◆ **What needs to be done**: Exact copy, pictures excluded: write out every line below.
- - - -
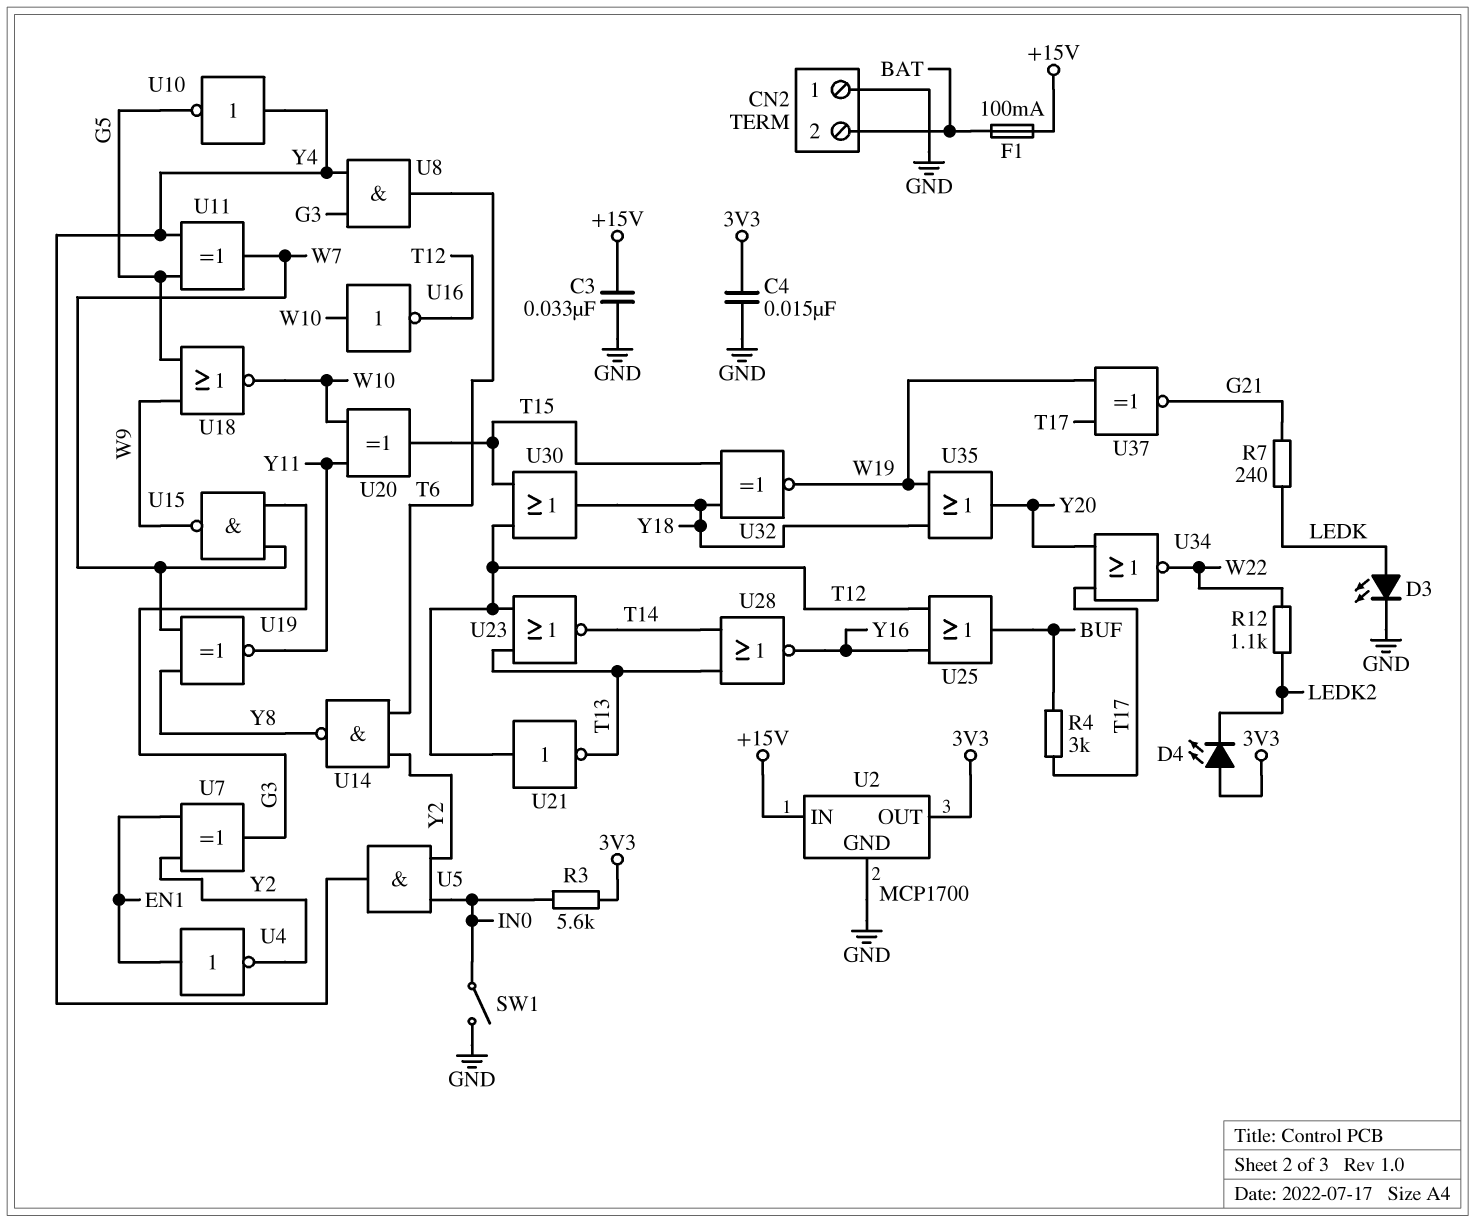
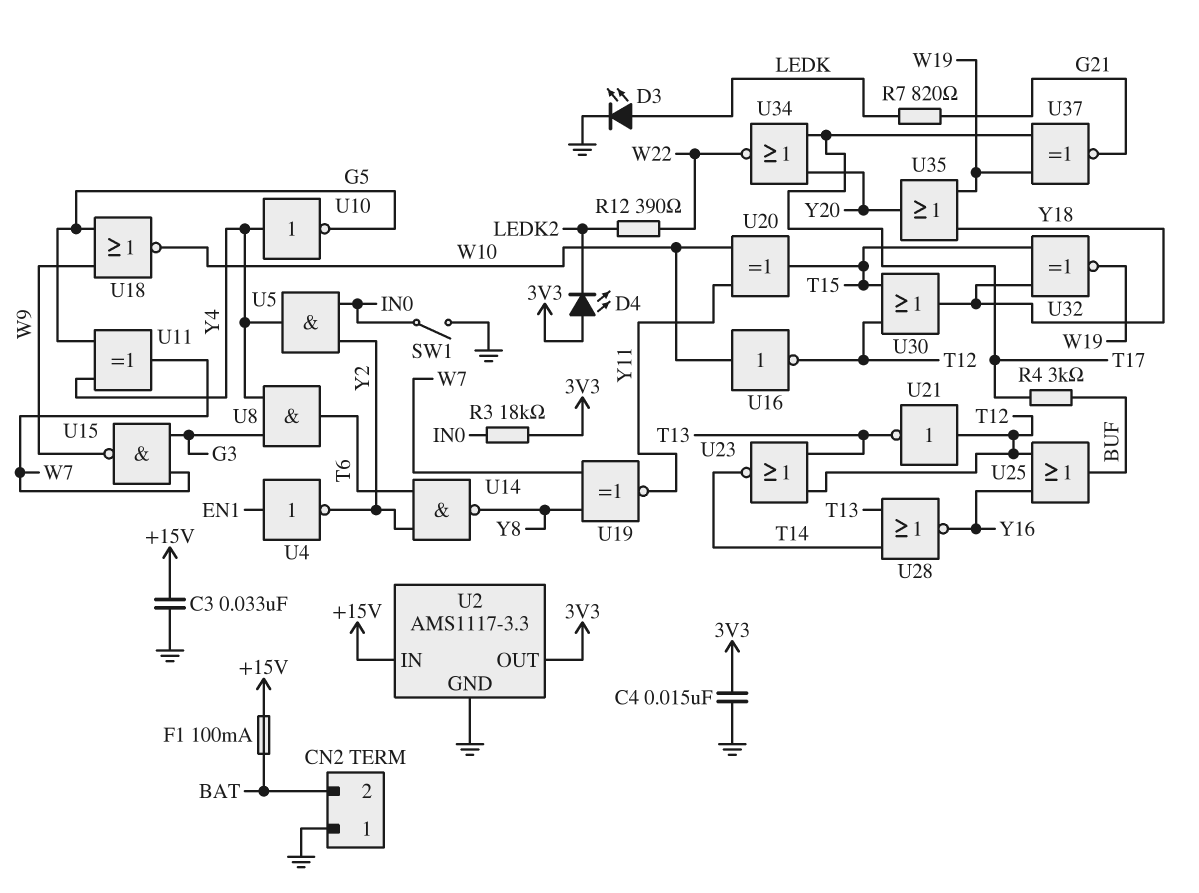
R3: 5.6k (3V3, IN0) -> 18k (3V3, IN0)
R7: 240 (G21, LEDK) -> 820 (G21, LEDK)
R12: 1.1k (LEDK2, W22) -> 390 (LEDK2, W22)
U2: MCP1700 -> AMS1117-3.3
U7: XOR (in EN1, in Y2, out G3) -> none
- - - -
◆ **Written answer**:
R3: 5.6k (3V3, IN0) -> 18k (3V3, IN0)
R7: 240 (G21, LEDK) -> 820 (G21, LEDK)
R12: 1.1k (LEDK2, W22) -> 390 (LEDK2, W22)
U2: MCP1700 -> AMS1117-3.3
U7: XOR (in EN1, in Y2, out G3) -> none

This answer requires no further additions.